DATA SUPPLIED -
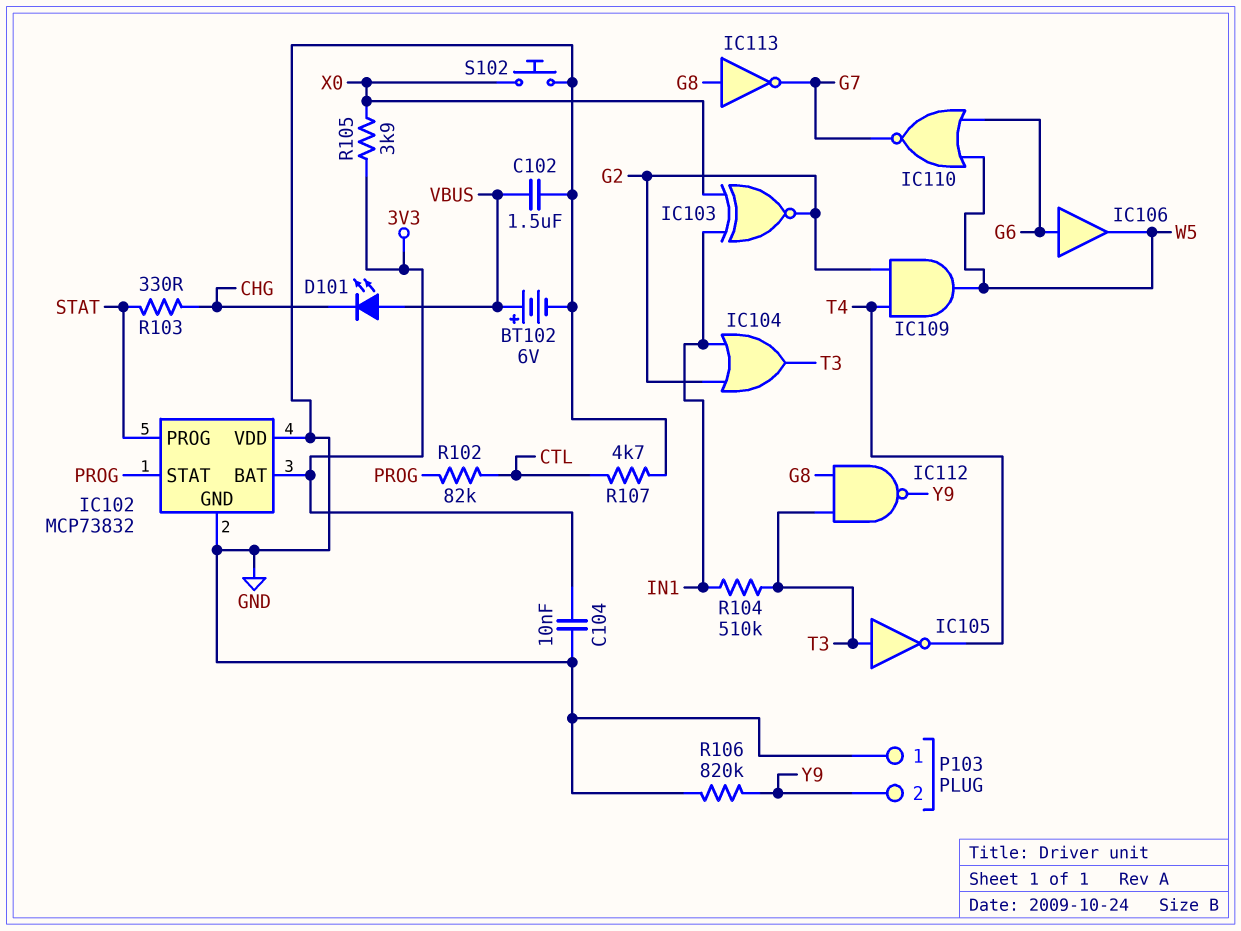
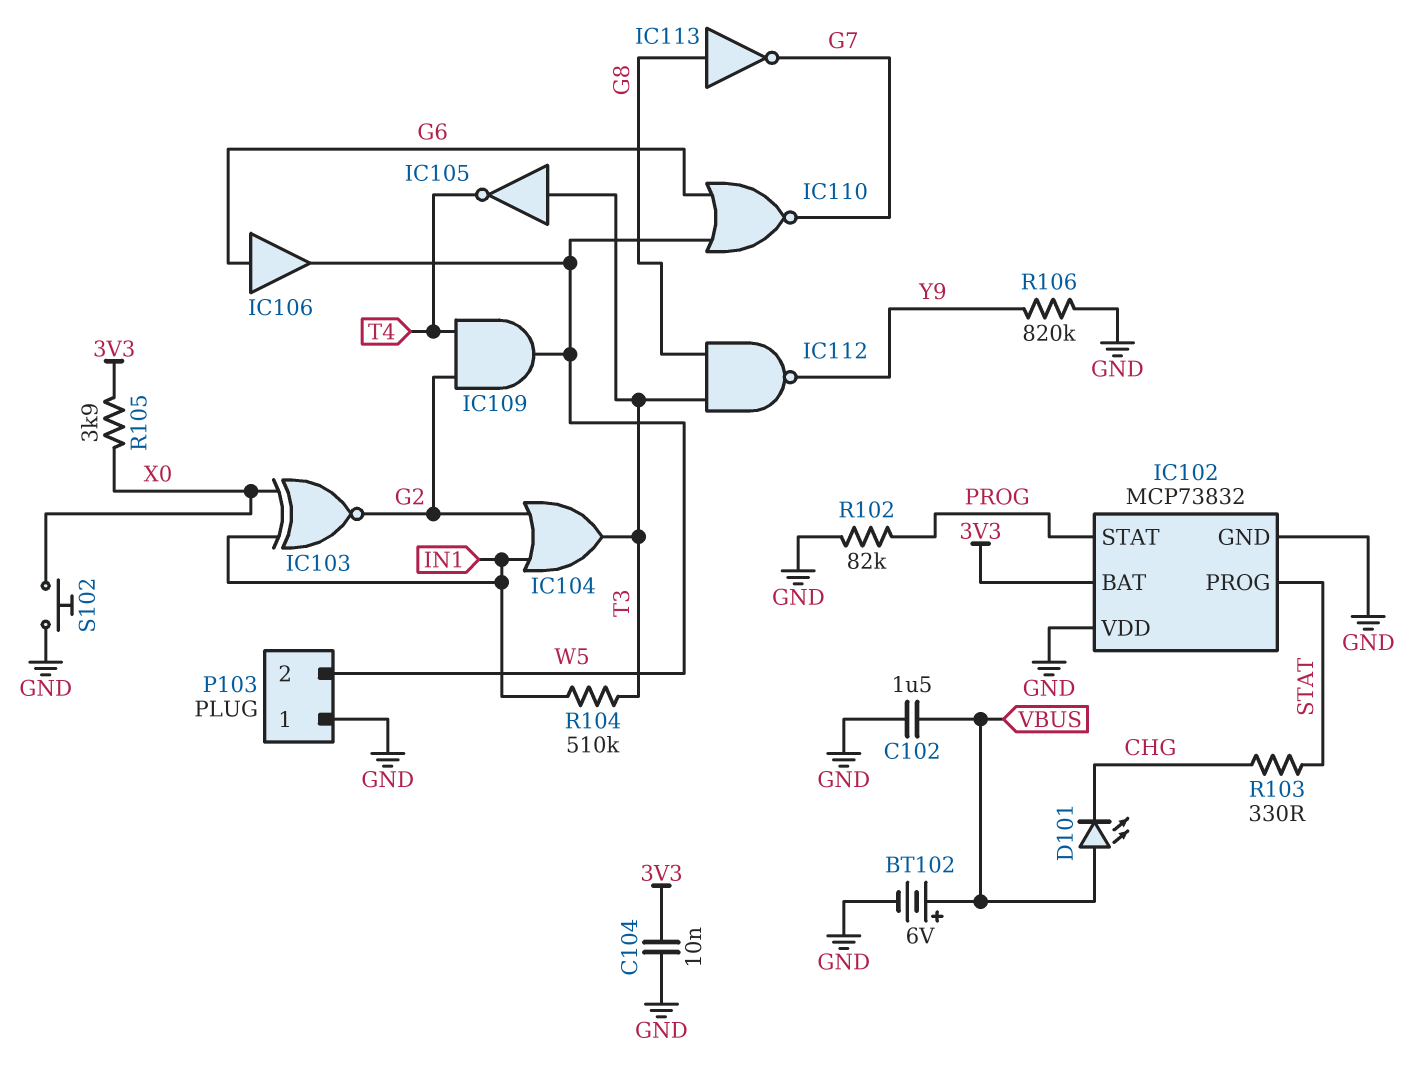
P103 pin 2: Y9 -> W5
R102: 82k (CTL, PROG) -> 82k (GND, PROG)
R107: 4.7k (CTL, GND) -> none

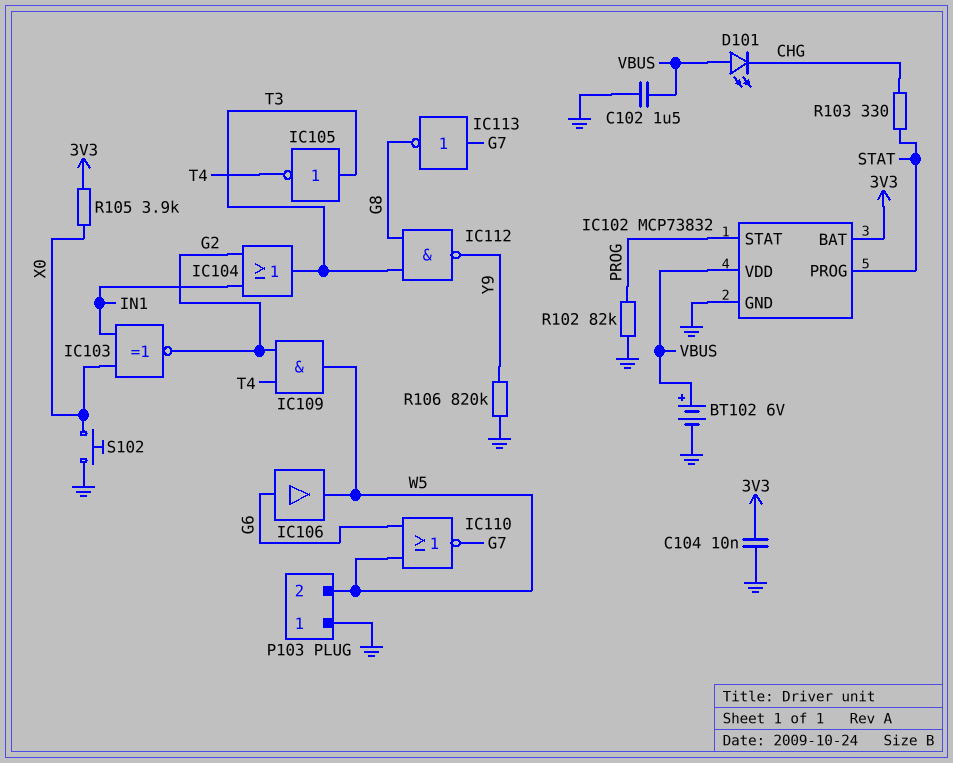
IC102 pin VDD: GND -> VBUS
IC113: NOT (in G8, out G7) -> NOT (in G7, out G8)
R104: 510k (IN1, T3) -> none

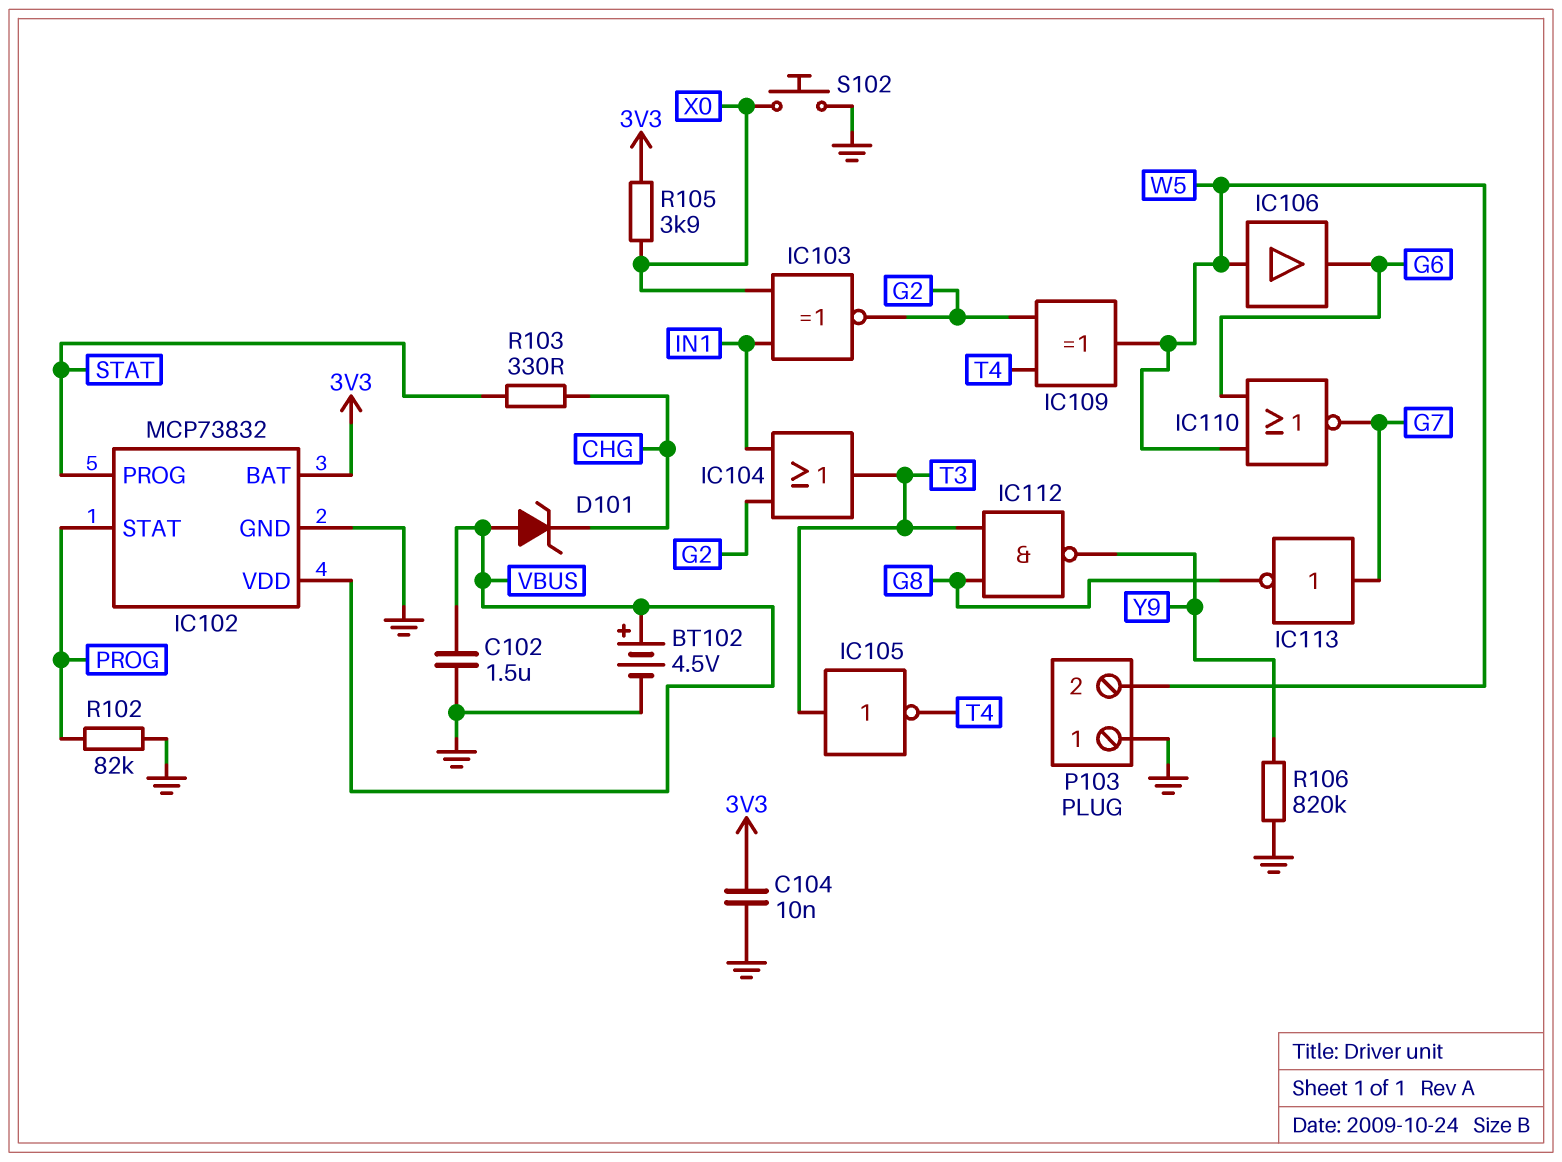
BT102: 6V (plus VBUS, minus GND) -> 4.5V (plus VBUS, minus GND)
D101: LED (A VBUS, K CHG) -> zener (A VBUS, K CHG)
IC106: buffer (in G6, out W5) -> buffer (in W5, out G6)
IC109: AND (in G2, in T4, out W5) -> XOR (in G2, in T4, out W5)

WORK ORDER - The answer must be a single number: the count of lines above that contain the word "none".

WORKED SOLUTION - 2